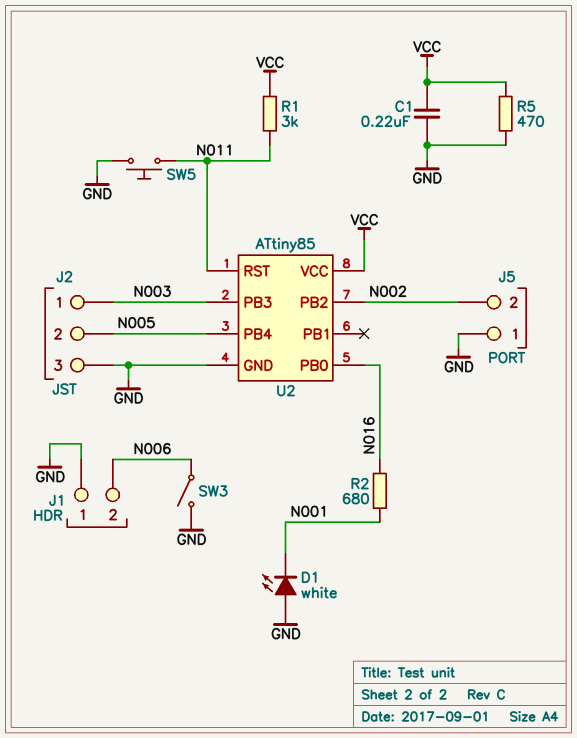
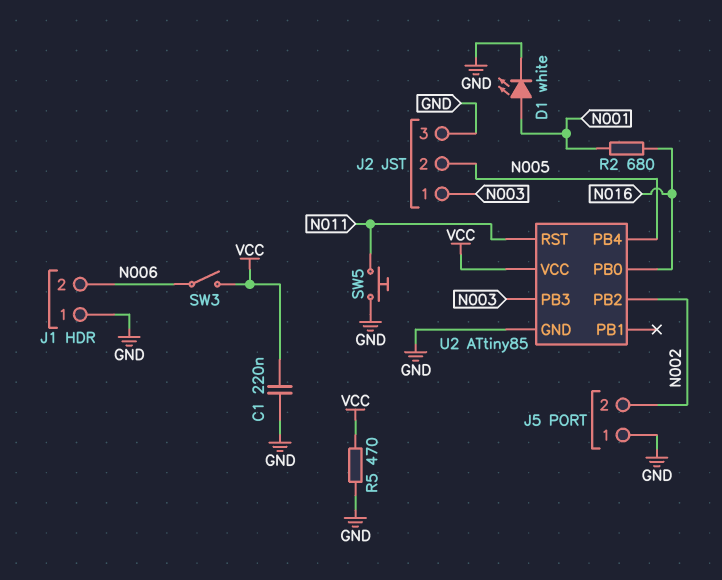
D1: LED white (A GND, K N001) -> LED white (A N001, K GND)
R1: 3k (N011, VCC) -> none
SW3: switch (GND, N006) -> switch (N006, VCC)

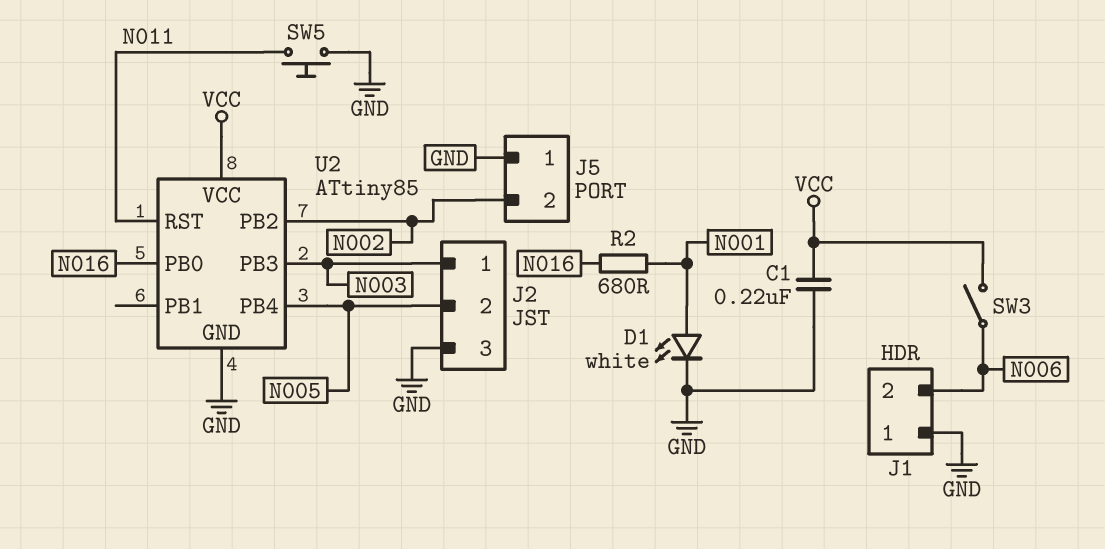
R5: 470 (GND, VCC) -> none

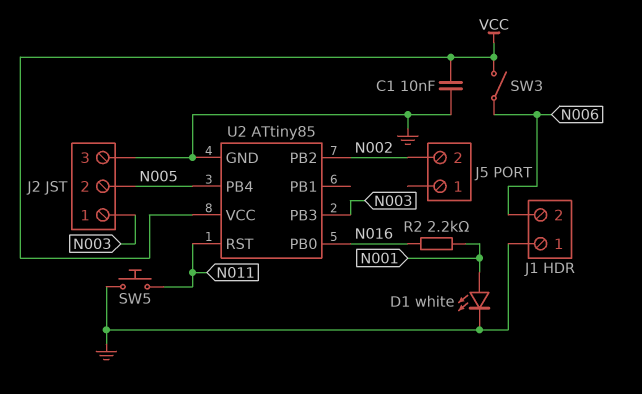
C1: 220nF (GND, VCC) -> 10nF (GND, VCC)
J5 pin 1: GND -> none
R2: 680 (N001, N016) -> 2.2k (N001, N016)

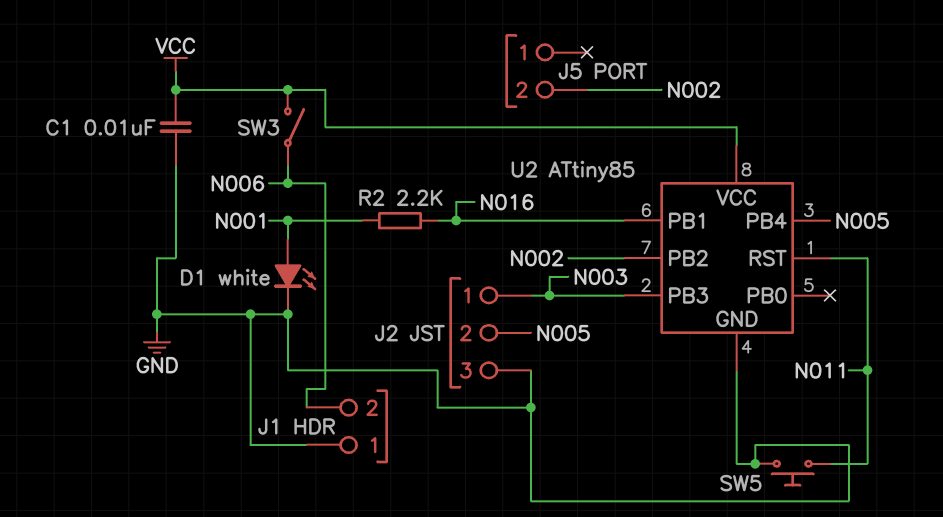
U2 pin PB0: N016 -> none
U2 pin PB1: none -> N016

-------------------------

> Task goal: Return the listing verbatim; pictures are not part of the copy.

> Task response:
D1: LED white (A GND, K N001) -> LED white (A N001, K GND)
R1: 3k (N011, VCC) -> none
SW3: switch (GND, N006) -> switch (N006, VCC)

R5: 470 (GND, VCC) -> none

C1: 220nF (GND, VCC) -> 10nF (GND, VCC)
J5 pin 1: GND -> none
R2: 680 (N001, N016) -> 2.2k (N001, N016)

U2 pin PB0: N016 -> none
U2 pin PB1: none -> N016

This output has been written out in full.